[Scene images with change listings]
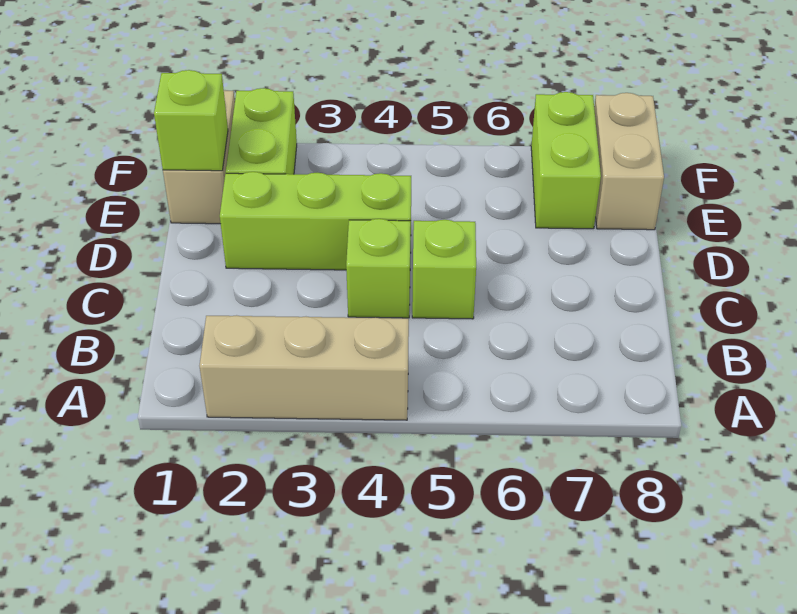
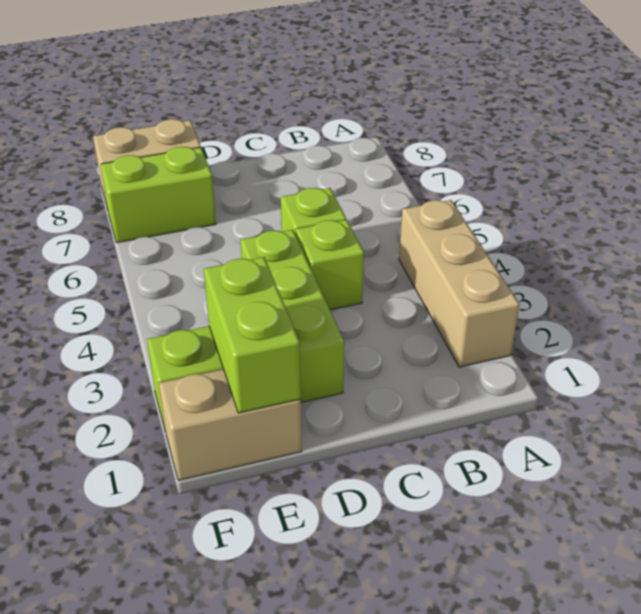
lime brick E1 level 2 -> lime brick E1:E2 level 2

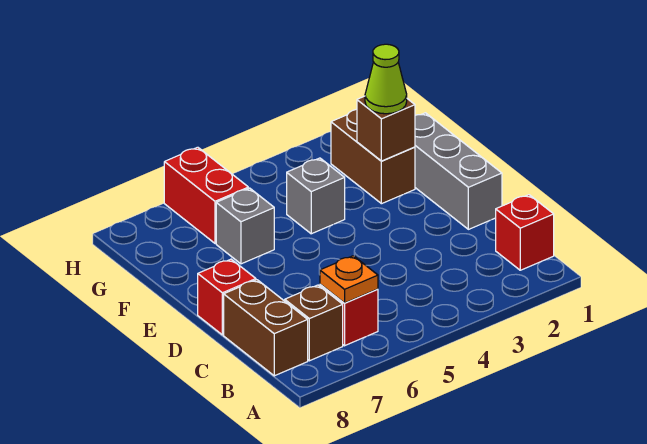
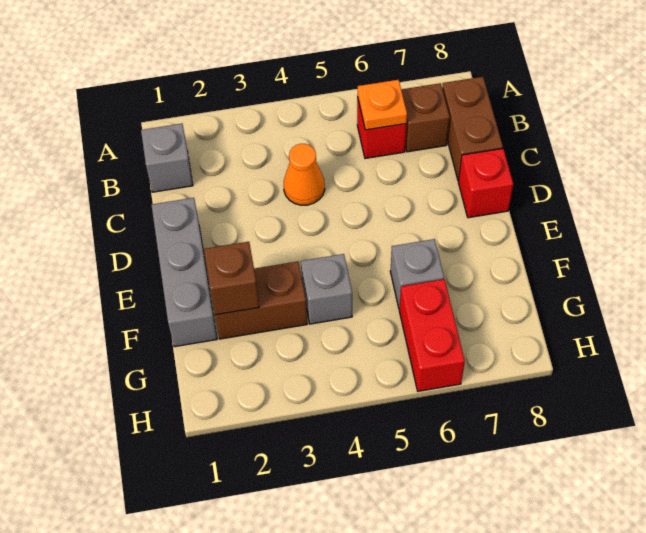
red brick B1 level 1 -> grey brick B1 level 1
none -> orange cone C4 level 1
brown brick F2:G2 level 1 -> brown brick F2:F3 level 1
lime cone F2 level 3 -> none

**TASK DIRECTIONS:** The answer must be an exact reproduction of the records, with every picture left out.

**RESULT FOR THIS EXERCISE:**
lime brick E1 level 2 -> lime brick E1:E2 level 2

red brick B1 level 1 -> grey brick B1 level 1
none -> orange cone C4 level 1
brown brick F2:G2 level 1 -> brown brick F2:F3 level 1
lime cone F2 level 3 -> none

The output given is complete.